• [BRIEF]: The line containing "purple tile F1" marks the start, and the last line of the records below marks the end. Print that run exactly and nothing else.

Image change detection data
+-------+
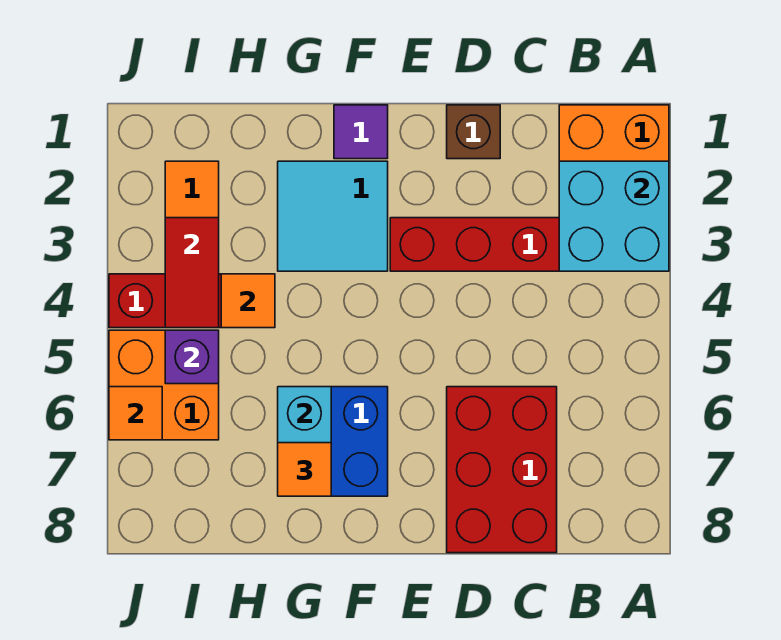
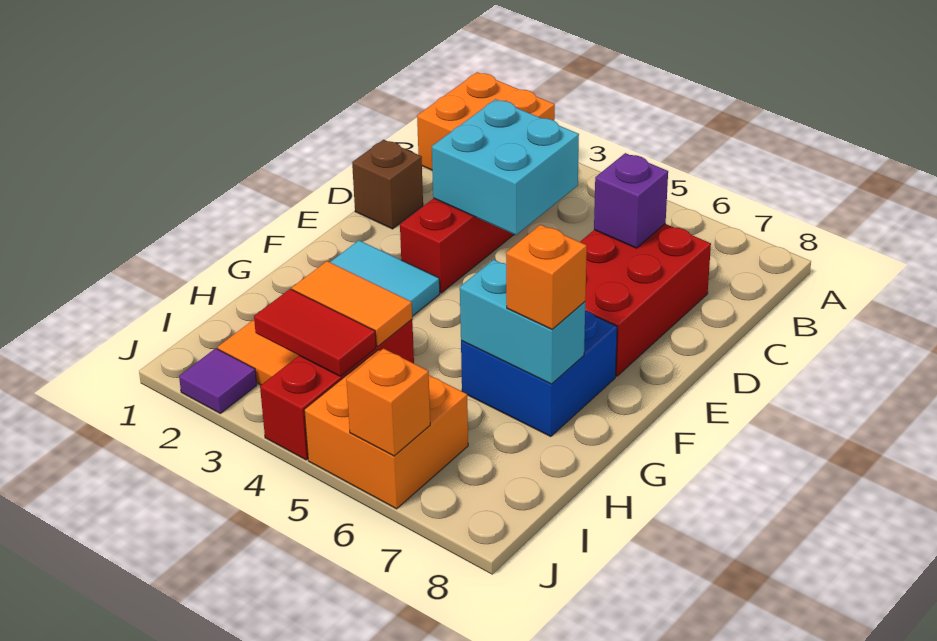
cyan brick A2:B3 level 2 -> cyan brick C3:D4 level 2
red brick C6:D8 level 1 -> red brick C6:E7 level 1
purple tile F1 level 1 -> purple tile J2 level 1
orange tile G7 level 3 -> orange brick G7 level 3
orange tile H4 level 2 -> orange tile H3:H4 level 2
purple brick I5 level 2 -> purple brick C6 level 2
orange tile J6 level 2 -> orange brick J6 level 2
+-------+
• [RESULT OF THE TASK]:
purple tile F1 level 1 -> purple tile J2 level 1
orange tile G7 level 3 -> orange brick G7 level 3
orange tile H4 level 2 -> orange tile H3:H4 level 2
purple brick I5 level 2 -> purple brick C6 level 2
orange tile J6 level 2 -> orange brick J6 level 2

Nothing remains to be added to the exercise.